• **Required work**
In the listing that follows, locate the line containing "(401, 223) = (481, 358): yellow" and the line containing "(160, 517) = (161, 320): pink". Retype exactly those two lines and every line between them, and nothing more.

• **Entries supplied**
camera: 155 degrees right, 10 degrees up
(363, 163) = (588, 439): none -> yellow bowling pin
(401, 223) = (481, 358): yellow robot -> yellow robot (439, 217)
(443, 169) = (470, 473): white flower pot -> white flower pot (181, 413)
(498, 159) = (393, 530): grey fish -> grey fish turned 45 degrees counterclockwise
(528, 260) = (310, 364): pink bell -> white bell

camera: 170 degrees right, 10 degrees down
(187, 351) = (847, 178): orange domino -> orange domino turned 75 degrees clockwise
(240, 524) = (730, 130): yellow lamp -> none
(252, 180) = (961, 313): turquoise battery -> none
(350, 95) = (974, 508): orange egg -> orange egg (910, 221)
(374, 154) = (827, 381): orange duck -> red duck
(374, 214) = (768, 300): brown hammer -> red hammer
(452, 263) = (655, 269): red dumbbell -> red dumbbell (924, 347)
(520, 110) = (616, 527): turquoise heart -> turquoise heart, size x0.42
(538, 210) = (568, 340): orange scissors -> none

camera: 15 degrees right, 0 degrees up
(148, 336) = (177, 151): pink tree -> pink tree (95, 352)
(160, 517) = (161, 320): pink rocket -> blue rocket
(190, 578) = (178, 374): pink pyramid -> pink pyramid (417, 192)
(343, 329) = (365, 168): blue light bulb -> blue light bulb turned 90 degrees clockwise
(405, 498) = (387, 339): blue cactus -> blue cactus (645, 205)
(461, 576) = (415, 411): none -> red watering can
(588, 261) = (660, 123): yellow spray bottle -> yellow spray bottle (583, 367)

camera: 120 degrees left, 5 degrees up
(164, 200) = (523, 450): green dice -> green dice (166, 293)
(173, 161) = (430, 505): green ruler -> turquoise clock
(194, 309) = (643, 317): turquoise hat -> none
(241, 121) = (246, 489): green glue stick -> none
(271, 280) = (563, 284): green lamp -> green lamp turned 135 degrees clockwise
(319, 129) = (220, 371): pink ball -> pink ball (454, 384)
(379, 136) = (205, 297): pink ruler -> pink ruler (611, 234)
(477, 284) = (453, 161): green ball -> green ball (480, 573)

• **Task answer**
(401, 223) = (481, 358): yellow robot -> yellow robot (439, 217)
(443, 169) = (470, 473): white flower pot -> white flower pot (181, 413)
(498, 159) = (393, 530): grey fish -> grey fish turned 45 degrees counterclockwise
(528, 260) = (310, 364): pink bell -> white bell

camera: 170 degrees right, 10 degrees down
(187, 351) = (847, 178): orange domino -> orange domino turned 75 degrees clockwise
(240, 524) = (730, 130): yellow lamp -> none
(252, 180) = (961, 313): turquoise battery -> none
(350, 95) = (974, 508): orange egg -> orange egg (910, 221)
(374, 154) = (827, 381): orange duck -> red duck
(374, 214) = (768, 300): brown hammer -> red hammer
(452, 263) = (655, 269): red dumbbell -> red dumbbell (924, 347)
(520, 110) = (616, 527): turquoise heart -> turquoise heart, size x0.42
(538, 210) = (568, 340): orange scissors -> none

camera: 15 degrees right, 0 degrees up
(148, 336) = (177, 151): pink tree -> pink tree (95, 352)
(160, 517) = (161, 320): pink rocket -> blue rocket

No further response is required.